=== Section Start ===
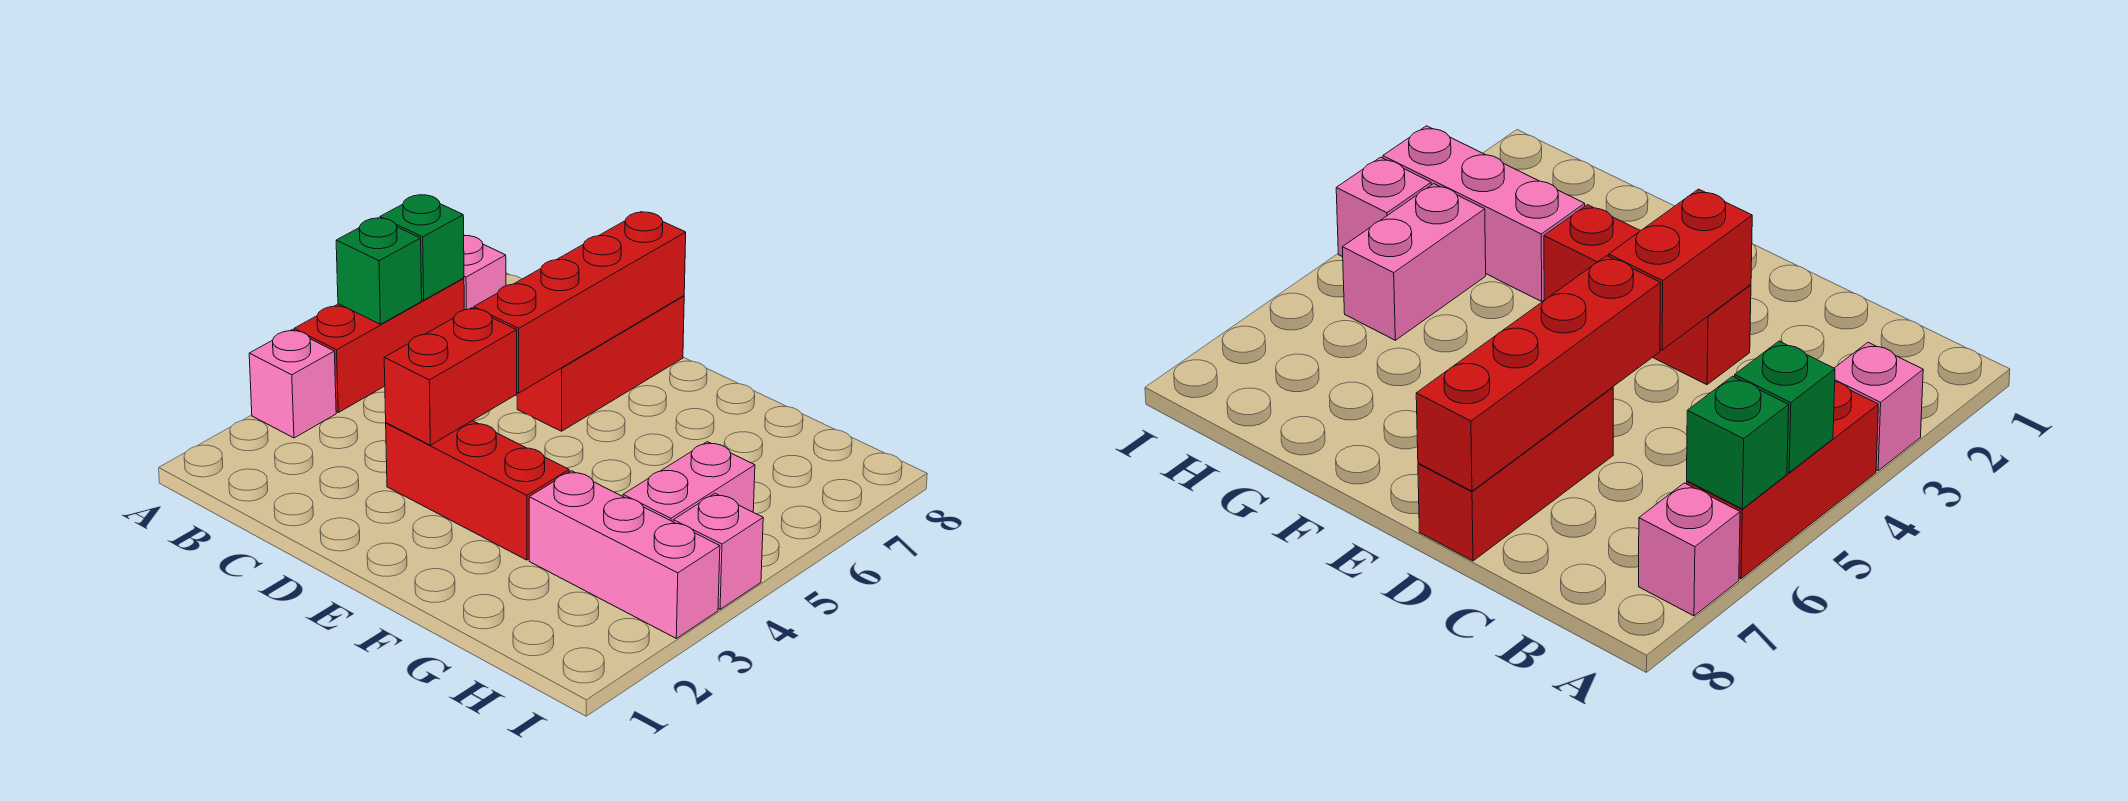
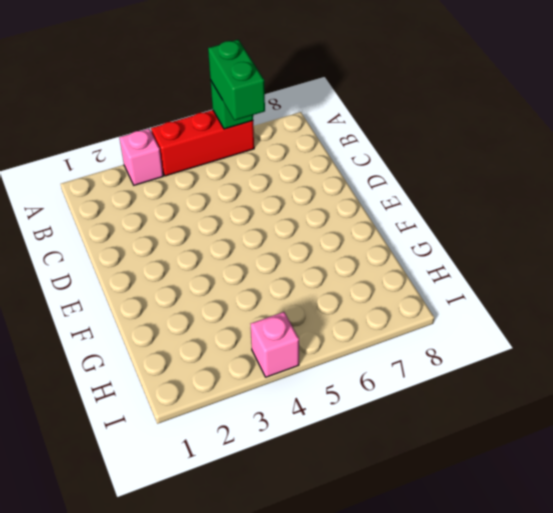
green 1x2 brick [208,40,265,120] -> none
none -> pink 1x1 brick [464,236,506,310]
none -> red 1x3 brick [386,421,569,560]
none -> red 1x3 brick [517,296,684,431]

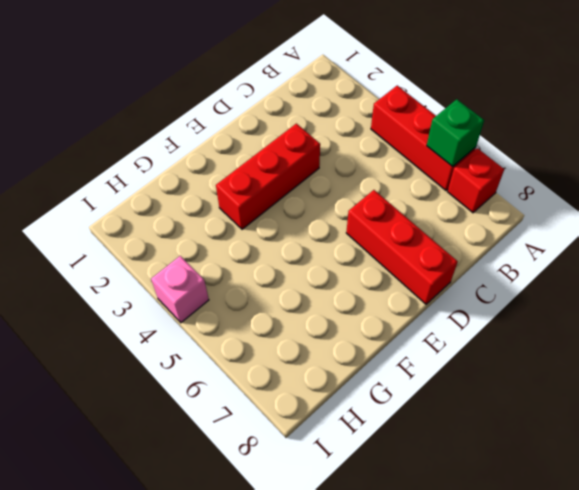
red 1x1 brick [447,148,504,213] -> pink 1x1 brick [464,236,506,310]
none -> pink 1x1 brick [249,330,336,438]
none -> pink 1x3 brick [529,471,720,638]
none -> pink 1x2 brick [623,442,755,522]

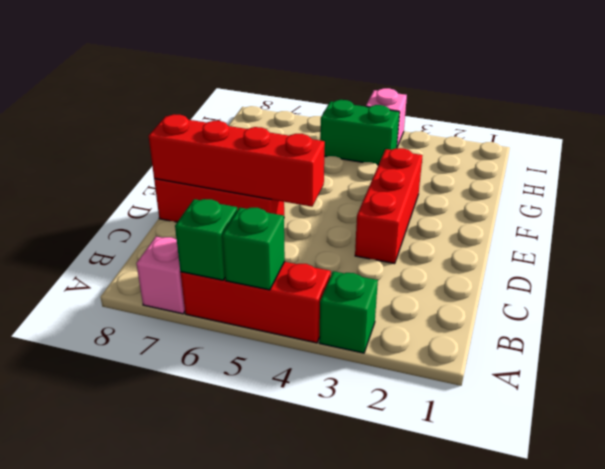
green 1x1 brick [319,271,378,353] -> pink 1x1 brick [249,330,336,438]
green 1x2 brick [320,100,400,165] -> pink 1x2 brick [623,442,755,522]
none -> pink 1x3 brick [529,471,720,638]
none -> red 1x2 brick [384,308,517,445]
=== Section End ===
__Work request__
With the pictures dropped, give every entry above again exactly.

__Exercise solution__
green 1x2 brick [208,40,265,120] -> none
none -> pink 1x1 brick [464,236,506,310]
none -> red 1x3 brick [386,421,569,560]
none -> red 1x3 brick [517,296,684,431]

red 1x1 brick [447,148,504,213] -> pink 1x1 brick [464,236,506,310]
none -> pink 1x1 brick [249,330,336,438]
none -> pink 1x3 brick [529,471,720,638]
none -> pink 1x2 brick [623,442,755,522]

green 1x1 brick [319,271,378,353] -> pink 1x1 brick [249,330,336,438]
green 1x2 brick [320,100,400,165] -> pink 1x2 brick [623,442,755,522]
none -> pink 1x3 brick [529,471,720,638]
none -> red 1x2 brick [384,308,517,445]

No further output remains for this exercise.